(Your task):
What you produce should be the lines from the line containing "Survey the image" through the last line below, both ends included, reproduced exactly and without pictures.

(Excerpted records):

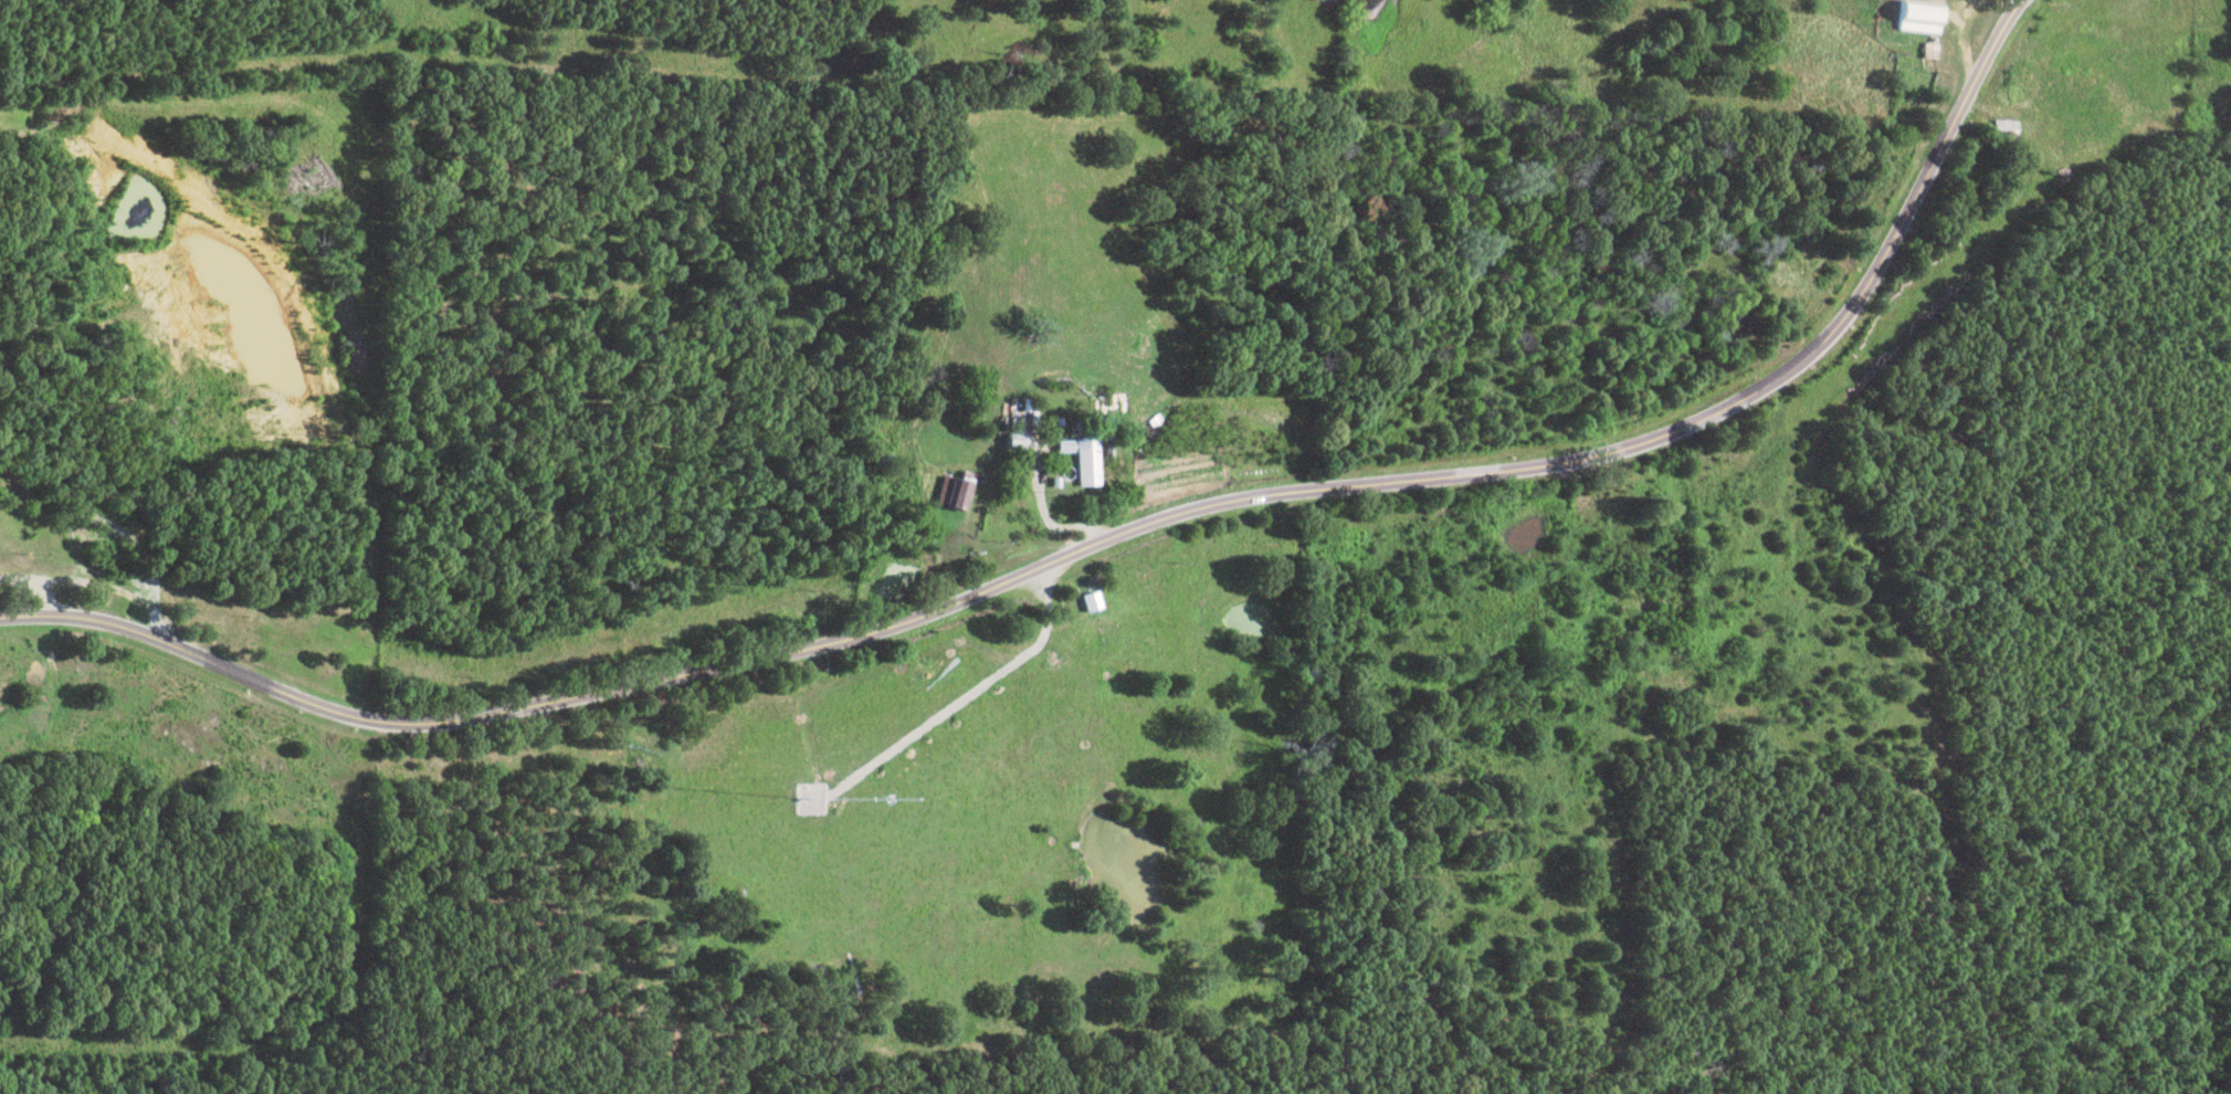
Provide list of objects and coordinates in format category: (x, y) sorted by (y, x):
building: (1995, 129)
building: (1518, 231)
building: (999, 450)
building: (1072, 466)
building: (940, 500)
road: (1104, 538)
building: (1079, 606)

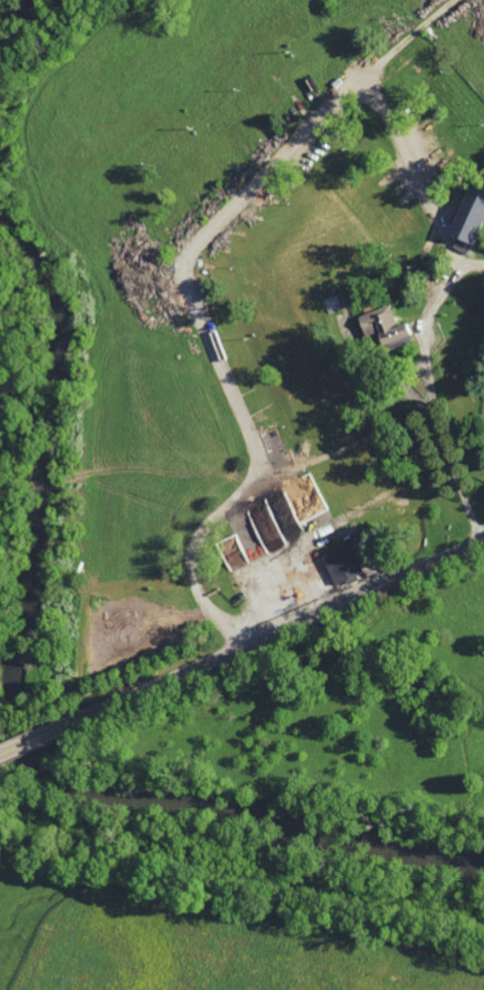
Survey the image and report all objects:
road: (401, 42)
building: (467, 217)
road: (470, 262)
road: (196, 314)
building: (384, 327)
road: (426, 349)
building: (342, 564)
road: (274, 633)
road: (32, 740)

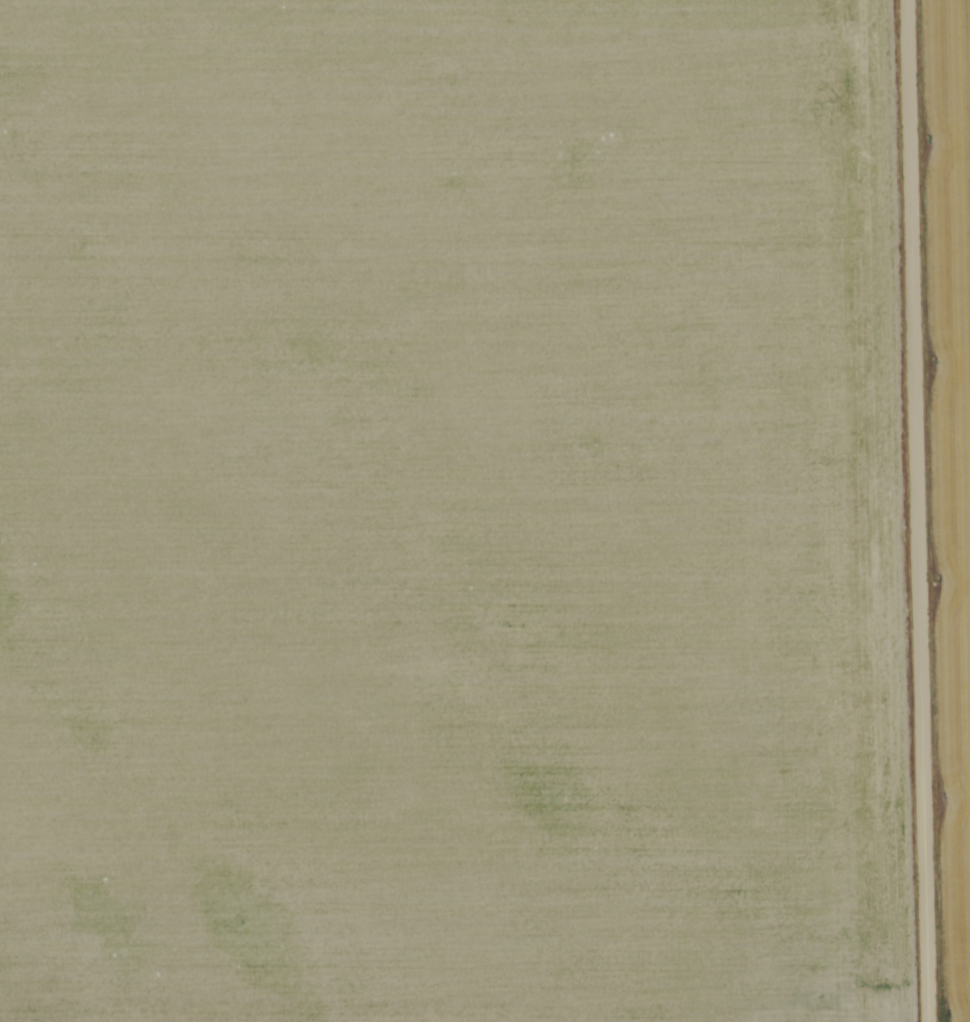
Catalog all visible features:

(Solution):
Survey the image and report all objects:
road: (401, 42)
building: (467, 217)
road: (470, 262)
road: (196, 314)
building: (384, 327)
road: (426, 349)
building: (342, 564)
road: (274, 633)
road: (32, 740)

Catalog all visible features:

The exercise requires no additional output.